* Provided information:
◇ ◇ ◇ ◇ ◇
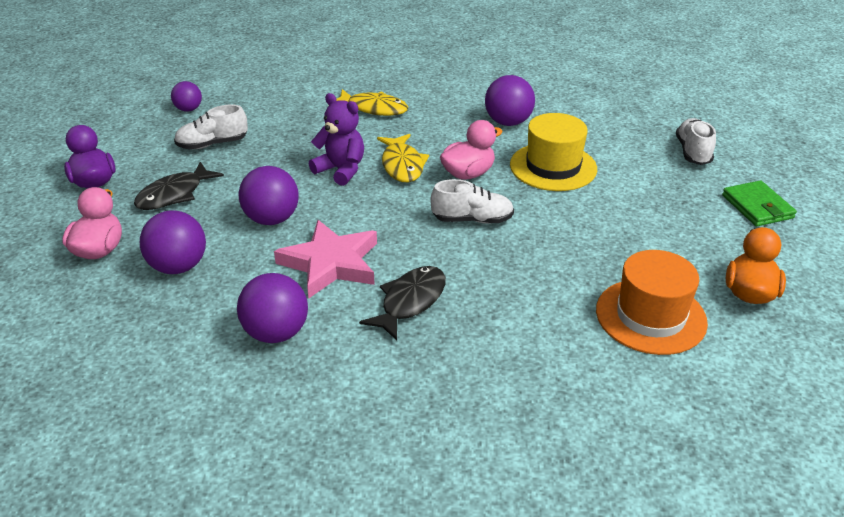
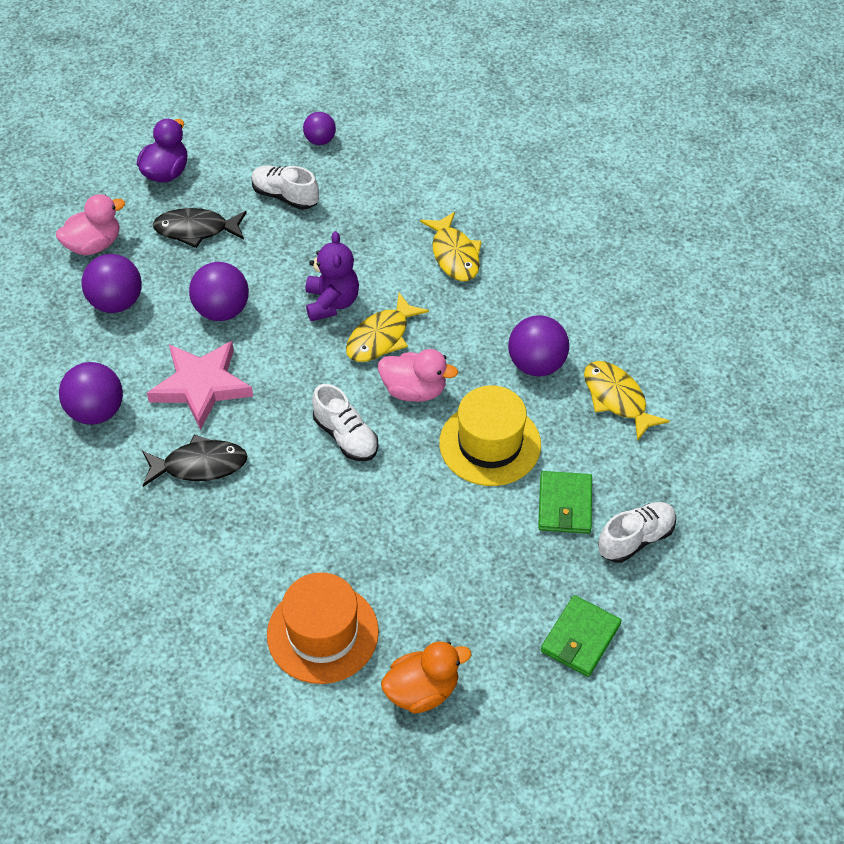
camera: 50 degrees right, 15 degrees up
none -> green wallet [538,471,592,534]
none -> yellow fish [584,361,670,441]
◇ ◇ ◇ ◇ ◇
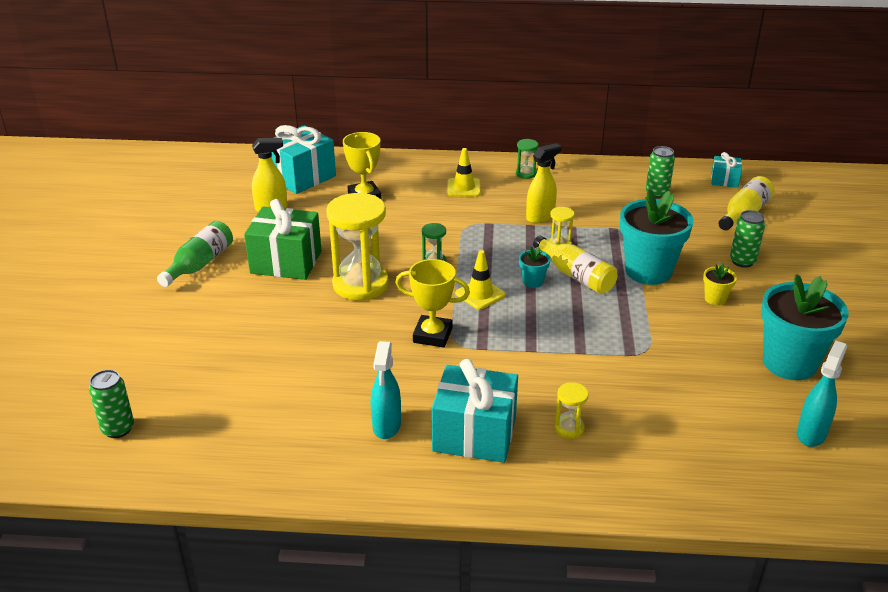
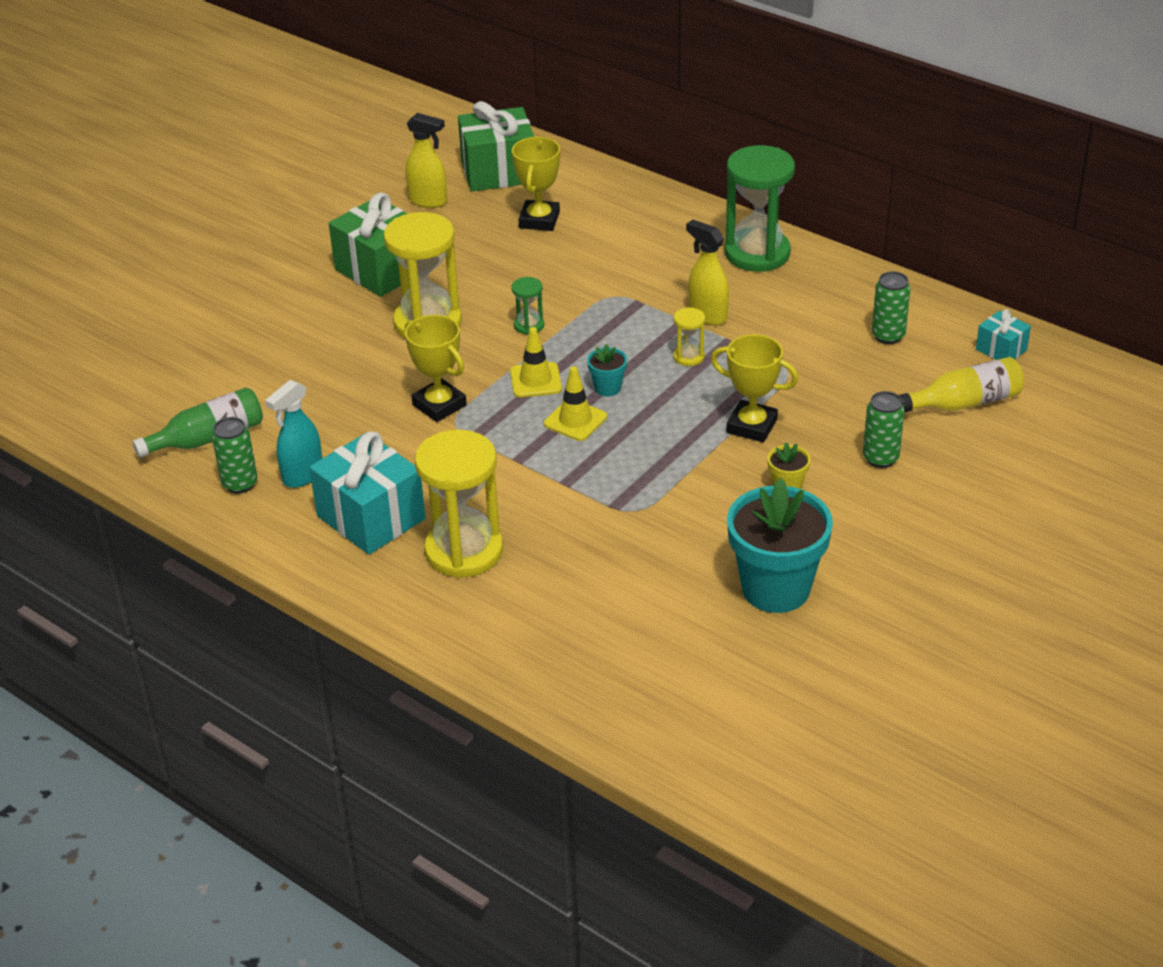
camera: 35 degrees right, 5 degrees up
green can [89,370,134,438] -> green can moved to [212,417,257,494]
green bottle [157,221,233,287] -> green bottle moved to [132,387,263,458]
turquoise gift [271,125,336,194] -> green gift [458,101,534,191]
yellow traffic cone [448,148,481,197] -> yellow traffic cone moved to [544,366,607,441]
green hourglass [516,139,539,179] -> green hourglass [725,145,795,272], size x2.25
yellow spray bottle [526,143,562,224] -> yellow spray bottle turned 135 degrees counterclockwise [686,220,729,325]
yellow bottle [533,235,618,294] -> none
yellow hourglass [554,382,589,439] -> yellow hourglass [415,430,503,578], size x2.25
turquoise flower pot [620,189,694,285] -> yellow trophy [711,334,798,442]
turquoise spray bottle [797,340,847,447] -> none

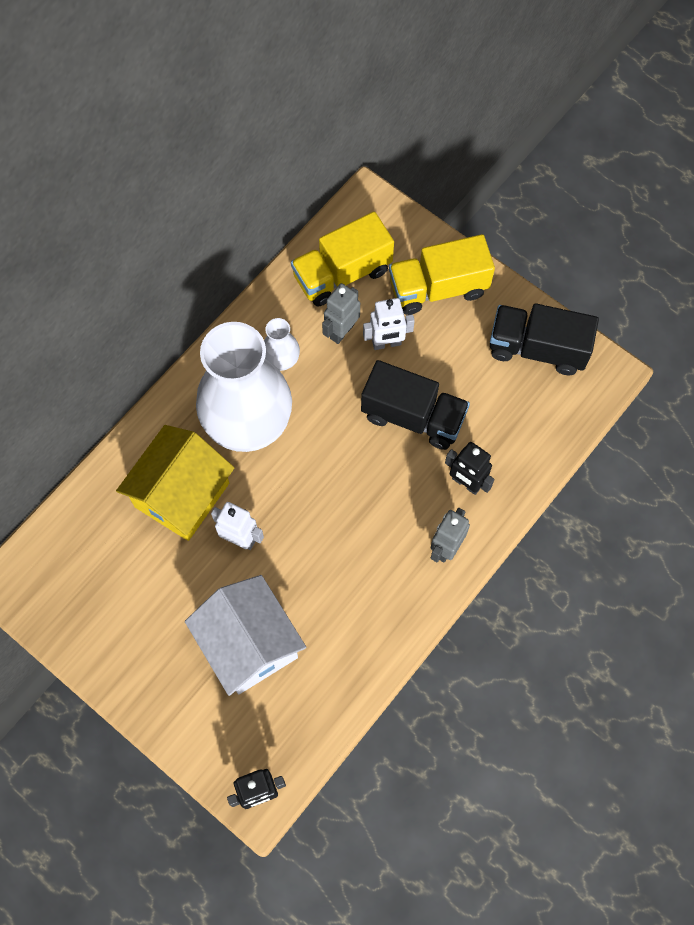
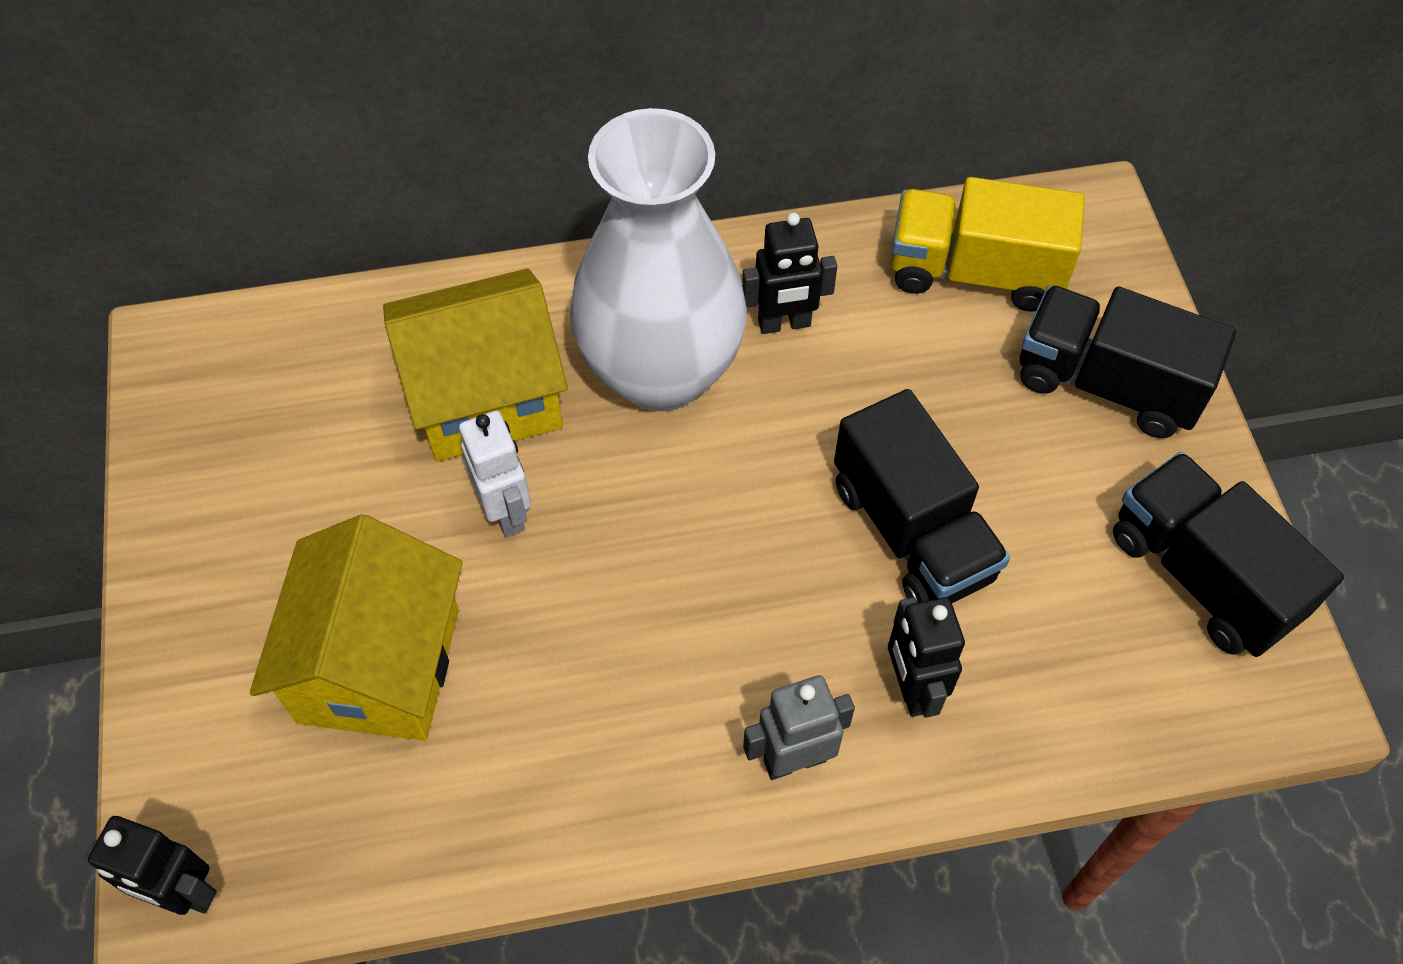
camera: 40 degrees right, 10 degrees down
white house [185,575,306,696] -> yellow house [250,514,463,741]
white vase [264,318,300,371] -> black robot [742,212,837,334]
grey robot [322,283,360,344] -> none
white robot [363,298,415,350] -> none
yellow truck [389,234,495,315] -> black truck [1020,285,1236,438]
◇ ◇ ◇ ◇ ◇
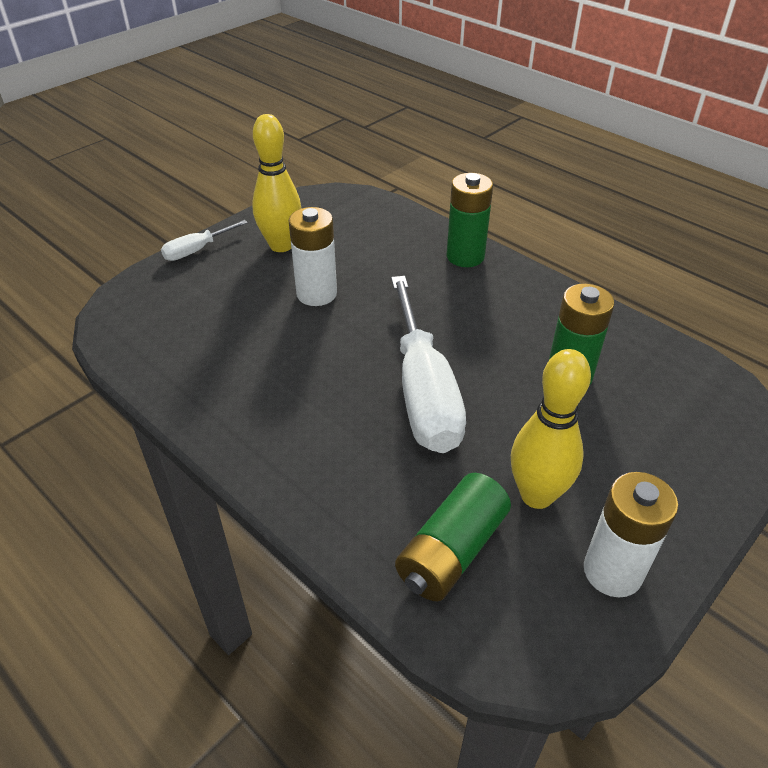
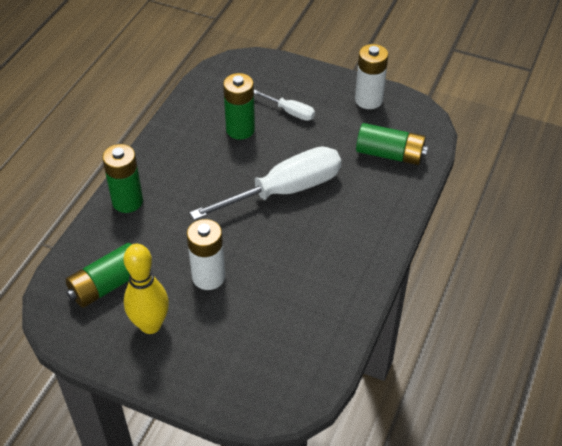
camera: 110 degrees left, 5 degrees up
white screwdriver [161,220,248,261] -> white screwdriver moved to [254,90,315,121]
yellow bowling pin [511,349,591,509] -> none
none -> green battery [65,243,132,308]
◇ ◇ ◇ ◇ ◇
* Problem to solve:
In the data above, start at the line that has "camera: 50 degrees right, 15 degrees up", stop after the line that has "none -> yellow fish [584,361,670,441]", and print every line in between exactly as it stands.

* Response area:
camera: 50 degrees right, 15 degrees up
none -> green wallet [538,471,592,534]
none -> yellow fish [584,361,670,441]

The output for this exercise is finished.